- What you have to do -
State how many lines in the data below contain the string "kern", treating uppercase and lowercase as different. Give only the number.

- The records -
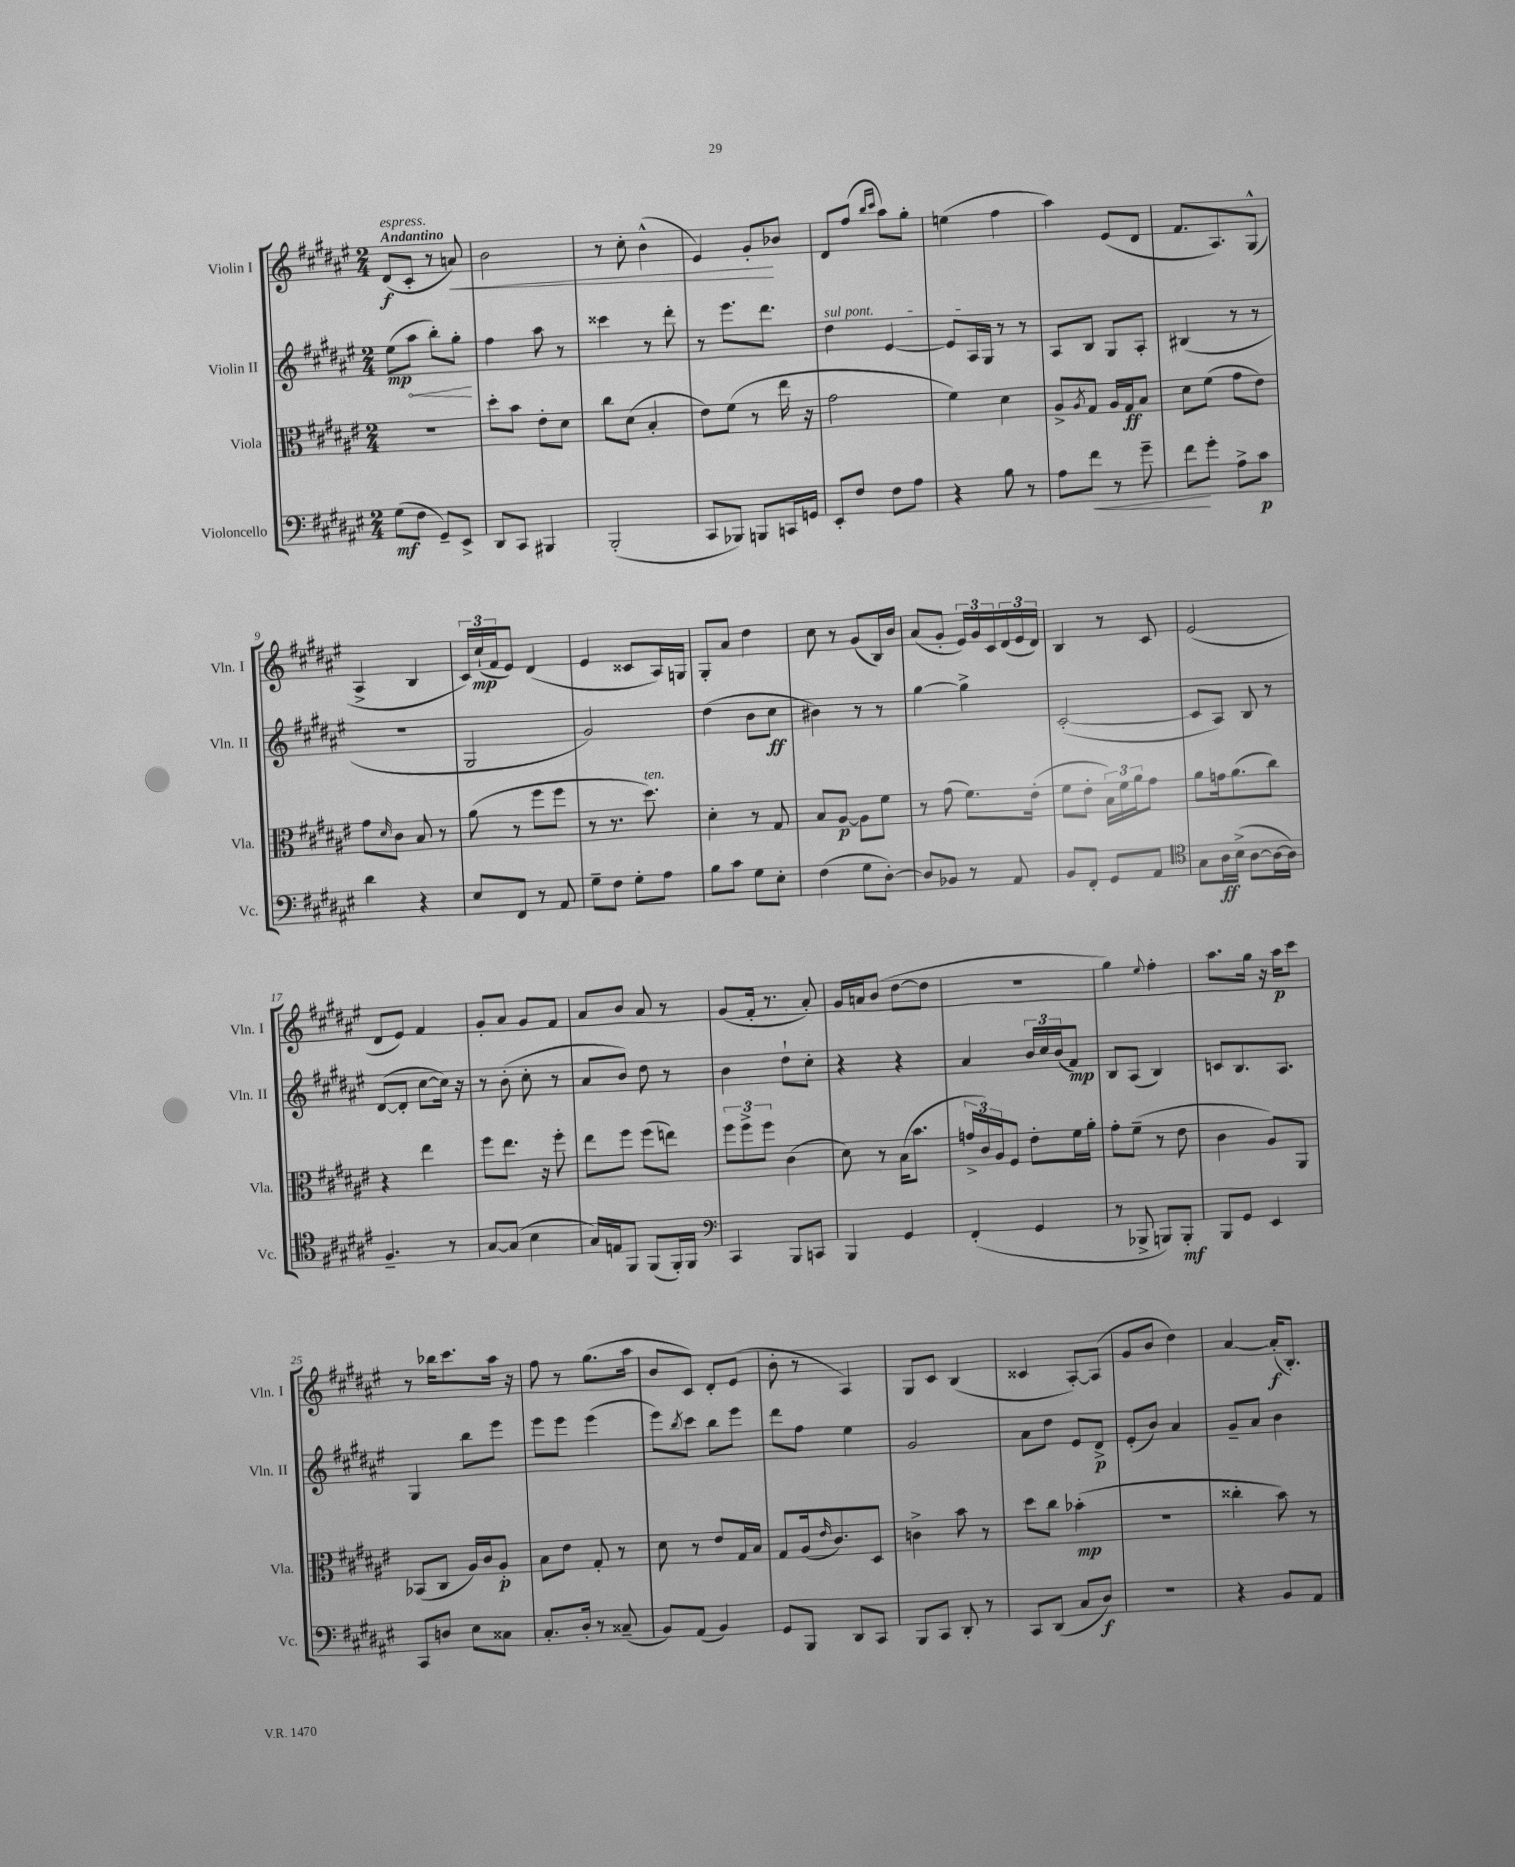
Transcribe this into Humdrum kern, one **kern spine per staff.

**kern	**kern	**kern	**kern
*staff4	*staff3	*staff2	*staff1
*clefF4	*clefC3	*clefG2	*clefG2
*k[f#c#g#d#a#e#]	*k[f#c#g#d#a#e#]	*k[f#c#g#d#a#e#]	*k[f#c#g#d#a#e#]
*M2/4	*M2/4	*M2/4	*M2/4
(8G#	2r	(8ee#	(8d#
8F#	.	8aa#	8c#'
8GG#~)	.	8bb')	8r
8EE#^	.	8gg#'	8a)
=	=	=	=
8DD#	8dd#'	4ff#	2b
8CC#	8b	.	.
4BBB#	8e#'	8aa#	.
.	8d#	8r	.
=	=	=	=
(2BBB'	8cc#	4ccc##	8r
.	(8d#	.	8cc#'
.	4B'	8r	(4b^^
.	.	8ddd#'	.
=	=	=	=
8CC#	8e#)	8r	4e#)
8BBB-)	(8f#	8.eee#	.
8BBB	8r	.	8g#'
.	.	8.ddd#	.
16CC	16ee#	.	8b-
16GG	16r	.	.
=	=	=	=
8EE#'	2g#	4dd#	8d#
8F#	.	.	(8ff#
.	.	.	16qqbb
.	.	.	16qqccc#
8F#	.	[4e#	8aa#)
8A#	.	.	8gg#'
=	=	=	=
4r	4f#)	8e#]	(4ee
.	.	16A#	.
.	.	16G#	.
8B	4d#	8r	4ff#
8r	.	8r	.
=	=	=	=
8A#	8A#^	8A#	4aa#)
.	8qA#	.	.
8f#	8G#	8B	.
8r	16A#	8G#	(8e#
.	16G#	.	.
8g#~	8B	8A#'	8d#
=	=	=	=
8f#	8d#	(4B#	8.f#
8g#'	(8f#	.	.
.	.	.	8.A#)
8A#^	8g#	8r	.
8c#	8e#)	8r	(8G#^^
=	=	=	=
4d#	8g#	2r	4A#^
.	16qqd#	.	.
.	8c#	.	.
4r	8B	.	4B
.	8r	.	.
=	=	=	=
8E#	(8a#	2G#	24c#)
.	.	.	(24cc#`
.	.	.	24f#
8FF#	8r	.	8e#)
8r	8ff#	.	(4d#
8AA#	8ff#	.	.
=	=	=	=
8G#~	8r	2g#)	4e#
8F#	8.r	.	.
8G#'	.	.	8c##
.	8.dd#)	.	.
8A#	.	.	16A#)
.	.	.	16G
=	=	=	=
8B	4d#'	(4dd#	8G#'
8c#	.	.	8a#
8G#	8r	8b	4dd#
8E#'	8G#	8cc#	.
=	=	=	=
(4F#	8B	4b#)	8cc#
.	[8A#	.	8r
8G#	8A#]	8r	(8g#
[8D#')	8f#	8r	16B)
.	.	.	16b
=	=	=	=
8D#]	8r	[4gg#	(8a#
8BB-	(8g#	.	8g#'
8r	8.f#)	4gg#^]	24e#)
.	.	.	24g#
.	.	.	24c#
8AA#	.	.	(24d#
.	.	.	24e#
.	(16e#'	.	.
.	.	.	24d#)
=	=	=	=
8BB	8f#	([2c#'	4B
8FF#'	8e#'	.	.
8GG#	24B)	.	8r
.	24f#	.	.
.	24a#	.	.
8AA#	8g#	.	8c#
=	=	=	=
*clefC4	*	*	*
8G#	8a#	8c#]	(2e#
16A#	16g	8A#)	.
(16B^	(8.a#	.	.
[8A#	.	8B	.
16A#_	8cc#)	8r	.
16A#])	.	.	.
=	=	=	=
4.F#~	4r	([8d#	8d#
.	.	8d#']	8e#)
.	4ee#	[8cc#	4f#
8r	.	16cc#])	.
.	.	16r	.
=	=	=	=
[8G#	8ff#	8r	8g#'
(8G#]	8.ee#	(8b'	8a#
4B	.	8cc#'	8g#
.	16r	.	.
.	8ff#'	8r	8f#
=	=	=	=
16G#)	8ee#	8a#	8a#
16E	.	.	.
8FF#	8ff#	8b)	8b
(8FF#	(8ff#	8dd#	8a#
16FF#')	8ee)	8r	8r
16FF#	.	.	.
=	=	=	=
*clefF4	*	*	*
4CC#	12ff#	4b	(8g#
.	12ff#^	.	.
.	.	.	16f#'
.	12ff#	.	.
.	.	.	8.r
8BBB	(4c#	8dd#`	.
8CC	.	8cc#'	8a#')
=	=	=	=
4BBB	8d#)	4r	16g#
.	.	.	16a
.	8r	.	(8b
4GG#	(16B	4r	[8dd#
.	8.b	.	.
.	.	.	8dd#]
=	=	=	=
(4FF#'	24g^	4a#	2r
.	24c#)	.	.
.	24A#	.	.
.	8F#	.	.
4GG#	8e#'	24b	.
.	.	24cc#	.
.	.	(24b	.
.	16f#	8f#)	.
.	16a#'	.	.
=	=	=	=
8r	8g#'	8B	4gg#)
8BBB-^	(8f#~	(8A#	.
.	.	.	8qqee#
8BBB)	8r	4B)	4ff#'
8BBB'	8e#	.	.
=	=	=	=
8BBB	4c#	8c	8.aa#
8GG#	.	8.B	.
.	.	.	16gg#
4EE#	8A#)	.	16r
.	.	8.A#	16aa#
.	8AA#	.	8ccc#
=	=	=	=
8CC#	(8BB-	4G#	8r
8D	8C#	.	16bb-
.	.	.	8.ccc#
8E#	16A#)	8bb	.
.	16c#	.	.
8C##	8A#'	8eee#	16aa#
.	.	.	16r
=	=	=	=
8.C#'	8B	8eee#	8ff#
.	8e#	8eee#	8r
16D#'	.	.	.
8r	8G#'	(4eee#	(8.gg#
(8C##~	8r	.	.
.	.	.	16aa#
=	=	=	=
8BB)	8d#	8eee#)	8b
.	.	8qbb	.
(8AA#	8r	8ccc#	8c#)
4BB)	8e#	8bb	8d#'
.	16G#	8eee#	(8e#
.	16B	.	.
=	=	=	=
8GG#	8G#	8ddd#	8b'
8BBB	(16A#	8ff#	8r
.	16qqe#	.	.
.	8.c#)	.	.
8DD#	.	4ee#	4A#)
8CC#	8D#	.	.
=	=	=	=
8BBB	4c^	2g#	8G#
8CC#	.	.	8c#
8DD#'	8b	.	(4B
8r	8r	.	.
=	=	=	=
8CC#	8dd#	8a#	4c##
(8DD#	8cc#	8dd#	.
8C#	(4b-'	8e#	[8A#')
8D#)	.	8d#^	(8A#]
=	=	=	=
2r	2r	(8e#'	8g#
.	.	8b)	8b
.	.	4a#	4dd#)
=	=	=	=
4r	4cc##'	8g#~	[4a#
.	.	8a#	.
8BB	8b)	4b	(16a#']
.	.	.	8.B')
8AA#	8r	.	.
==	==	==	==
*-	*-	*-	*-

- Response -
2